**What is required**:
Write out, unaltered, each line from the top of the records below down to the line where "C5: 2.2uF (plus -15V, minus N012) -> none" appears, that line included.

**Data entries**:
§ §
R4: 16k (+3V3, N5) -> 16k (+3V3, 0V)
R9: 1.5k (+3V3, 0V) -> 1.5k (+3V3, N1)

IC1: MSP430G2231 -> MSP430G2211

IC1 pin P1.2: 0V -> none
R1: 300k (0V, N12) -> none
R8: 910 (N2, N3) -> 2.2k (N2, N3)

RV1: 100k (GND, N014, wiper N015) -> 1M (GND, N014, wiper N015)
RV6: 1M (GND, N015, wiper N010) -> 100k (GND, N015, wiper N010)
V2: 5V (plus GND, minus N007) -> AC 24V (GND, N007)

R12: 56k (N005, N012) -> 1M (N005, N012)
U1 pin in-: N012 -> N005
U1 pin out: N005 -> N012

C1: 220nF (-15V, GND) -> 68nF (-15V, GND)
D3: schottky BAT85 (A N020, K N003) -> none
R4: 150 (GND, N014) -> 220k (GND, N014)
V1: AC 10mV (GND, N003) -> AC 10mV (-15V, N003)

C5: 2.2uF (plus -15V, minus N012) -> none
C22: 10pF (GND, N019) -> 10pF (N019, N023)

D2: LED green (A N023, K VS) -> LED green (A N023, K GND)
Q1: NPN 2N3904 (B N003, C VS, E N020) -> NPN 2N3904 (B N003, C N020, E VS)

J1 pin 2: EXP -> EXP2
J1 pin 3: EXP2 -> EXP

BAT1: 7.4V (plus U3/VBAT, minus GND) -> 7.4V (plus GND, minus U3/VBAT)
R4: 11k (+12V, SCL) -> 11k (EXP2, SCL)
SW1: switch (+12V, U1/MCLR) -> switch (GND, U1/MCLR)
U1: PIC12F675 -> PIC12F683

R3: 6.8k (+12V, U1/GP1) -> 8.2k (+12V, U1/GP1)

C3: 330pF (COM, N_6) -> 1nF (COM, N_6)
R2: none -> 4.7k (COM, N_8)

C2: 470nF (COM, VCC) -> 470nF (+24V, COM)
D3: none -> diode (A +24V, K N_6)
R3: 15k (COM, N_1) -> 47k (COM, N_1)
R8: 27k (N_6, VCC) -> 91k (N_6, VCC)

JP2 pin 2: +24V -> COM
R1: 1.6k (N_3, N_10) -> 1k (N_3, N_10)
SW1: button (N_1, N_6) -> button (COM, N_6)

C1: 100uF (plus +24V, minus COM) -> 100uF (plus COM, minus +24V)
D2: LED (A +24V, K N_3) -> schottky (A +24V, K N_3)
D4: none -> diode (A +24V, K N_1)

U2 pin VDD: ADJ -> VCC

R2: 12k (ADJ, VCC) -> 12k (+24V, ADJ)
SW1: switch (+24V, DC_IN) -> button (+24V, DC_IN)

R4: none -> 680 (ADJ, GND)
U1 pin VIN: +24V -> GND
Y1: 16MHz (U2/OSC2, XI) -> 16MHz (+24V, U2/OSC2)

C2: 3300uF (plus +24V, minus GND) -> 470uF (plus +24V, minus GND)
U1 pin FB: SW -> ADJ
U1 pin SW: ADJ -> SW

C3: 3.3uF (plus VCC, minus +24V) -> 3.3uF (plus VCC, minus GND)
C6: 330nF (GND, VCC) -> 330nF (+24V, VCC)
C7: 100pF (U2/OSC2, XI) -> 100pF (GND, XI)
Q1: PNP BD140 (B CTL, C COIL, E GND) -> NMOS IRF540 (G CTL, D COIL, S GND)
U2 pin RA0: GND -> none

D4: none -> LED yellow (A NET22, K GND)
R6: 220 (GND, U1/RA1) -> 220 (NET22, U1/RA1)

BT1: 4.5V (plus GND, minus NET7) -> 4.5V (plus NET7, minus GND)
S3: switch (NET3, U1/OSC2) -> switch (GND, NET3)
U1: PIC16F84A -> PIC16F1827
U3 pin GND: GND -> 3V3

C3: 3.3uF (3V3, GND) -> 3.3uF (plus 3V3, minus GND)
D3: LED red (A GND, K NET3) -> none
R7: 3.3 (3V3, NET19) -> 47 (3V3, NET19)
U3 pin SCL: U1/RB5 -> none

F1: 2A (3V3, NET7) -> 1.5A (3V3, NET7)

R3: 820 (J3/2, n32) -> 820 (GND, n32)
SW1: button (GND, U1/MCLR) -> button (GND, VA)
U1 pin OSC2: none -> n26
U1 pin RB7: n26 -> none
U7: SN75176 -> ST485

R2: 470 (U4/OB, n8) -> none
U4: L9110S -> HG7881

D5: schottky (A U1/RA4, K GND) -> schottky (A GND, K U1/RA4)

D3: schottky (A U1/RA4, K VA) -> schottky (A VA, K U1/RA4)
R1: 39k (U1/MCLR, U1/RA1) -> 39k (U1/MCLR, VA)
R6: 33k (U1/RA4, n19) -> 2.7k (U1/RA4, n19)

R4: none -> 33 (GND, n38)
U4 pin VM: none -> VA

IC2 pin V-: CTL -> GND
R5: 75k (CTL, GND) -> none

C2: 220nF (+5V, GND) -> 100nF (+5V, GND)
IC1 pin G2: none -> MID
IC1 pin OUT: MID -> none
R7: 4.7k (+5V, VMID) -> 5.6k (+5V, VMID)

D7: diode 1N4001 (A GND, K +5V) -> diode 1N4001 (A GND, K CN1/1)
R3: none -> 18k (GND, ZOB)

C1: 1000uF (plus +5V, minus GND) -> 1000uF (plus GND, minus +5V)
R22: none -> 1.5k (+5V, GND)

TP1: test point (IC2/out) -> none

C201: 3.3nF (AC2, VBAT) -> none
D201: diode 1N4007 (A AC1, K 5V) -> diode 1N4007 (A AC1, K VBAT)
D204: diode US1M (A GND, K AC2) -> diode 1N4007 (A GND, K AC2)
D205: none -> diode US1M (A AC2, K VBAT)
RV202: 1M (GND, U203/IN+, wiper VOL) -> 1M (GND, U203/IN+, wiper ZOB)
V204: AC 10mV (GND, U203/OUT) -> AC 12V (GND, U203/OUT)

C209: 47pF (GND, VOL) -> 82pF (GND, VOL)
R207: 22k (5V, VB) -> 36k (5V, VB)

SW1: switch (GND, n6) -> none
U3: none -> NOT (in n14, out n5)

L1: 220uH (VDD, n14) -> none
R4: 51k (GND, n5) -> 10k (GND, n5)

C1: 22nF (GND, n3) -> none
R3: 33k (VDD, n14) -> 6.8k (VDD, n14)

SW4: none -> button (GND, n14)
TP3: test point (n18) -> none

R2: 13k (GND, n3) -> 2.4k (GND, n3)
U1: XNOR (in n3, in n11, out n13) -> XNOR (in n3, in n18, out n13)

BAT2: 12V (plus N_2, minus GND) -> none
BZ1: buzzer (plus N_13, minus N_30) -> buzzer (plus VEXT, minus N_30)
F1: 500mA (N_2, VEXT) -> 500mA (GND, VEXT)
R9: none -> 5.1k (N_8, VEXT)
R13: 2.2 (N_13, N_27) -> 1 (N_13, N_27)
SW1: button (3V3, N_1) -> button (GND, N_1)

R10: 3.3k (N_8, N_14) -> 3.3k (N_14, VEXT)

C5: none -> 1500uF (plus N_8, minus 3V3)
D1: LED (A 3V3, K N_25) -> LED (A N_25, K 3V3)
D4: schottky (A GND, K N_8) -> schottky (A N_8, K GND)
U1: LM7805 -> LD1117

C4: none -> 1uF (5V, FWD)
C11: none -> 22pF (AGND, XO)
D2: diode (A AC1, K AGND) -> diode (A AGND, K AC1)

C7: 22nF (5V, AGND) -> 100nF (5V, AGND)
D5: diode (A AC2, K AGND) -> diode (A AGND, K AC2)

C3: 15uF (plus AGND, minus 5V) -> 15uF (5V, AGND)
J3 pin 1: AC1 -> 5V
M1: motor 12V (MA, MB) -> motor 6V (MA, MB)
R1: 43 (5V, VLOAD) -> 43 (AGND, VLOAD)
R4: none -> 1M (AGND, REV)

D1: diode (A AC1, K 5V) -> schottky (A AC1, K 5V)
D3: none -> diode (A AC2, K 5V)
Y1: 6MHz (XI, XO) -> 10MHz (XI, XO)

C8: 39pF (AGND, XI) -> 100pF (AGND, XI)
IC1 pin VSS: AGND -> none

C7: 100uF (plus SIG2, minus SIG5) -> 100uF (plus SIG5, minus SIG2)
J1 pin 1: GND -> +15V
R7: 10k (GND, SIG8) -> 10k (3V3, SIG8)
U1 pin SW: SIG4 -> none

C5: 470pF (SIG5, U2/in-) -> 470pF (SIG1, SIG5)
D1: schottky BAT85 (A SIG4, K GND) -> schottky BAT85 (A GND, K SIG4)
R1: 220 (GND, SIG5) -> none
§ §
**Answer**:
R4: 16k (+3V3, N5) -> 16k (+3V3, 0V)
R9: 1.5k (+3V3, 0V) -> 1.5k (+3V3, N1)

IC1: MSP430G2231 -> MSP430G2211

IC1 pin P1.2: 0V -> none
R1: 300k (0V, N12) -> none
R8: 910 (N2, N3) -> 2.2k (N2, N3)

RV1: 100k (GND, N014, wiper N015) -> 1M (GND, N014, wiper N015)
RV6: 1M (GND, N015, wiper N010) -> 100k (GND, N015, wiper N010)
V2: 5V (plus GND, minus N007) -> AC 24V (GND, N007)

R12: 56k (N005, N012) -> 1M (N005, N012)
U1 pin in-: N012 -> N005
U1 pin out: N005 -> N012

C1: 220nF (-15V, GND) -> 68nF (-15V, GND)
D3: schottky BAT85 (A N020, K N003) -> none
R4: 150 (GND, N014) -> 220k (GND, N014)
V1: AC 10mV (GND, N003) -> AC 10mV (-15V, N003)

C5: 2.2uF (plus -15V, minus N012) -> none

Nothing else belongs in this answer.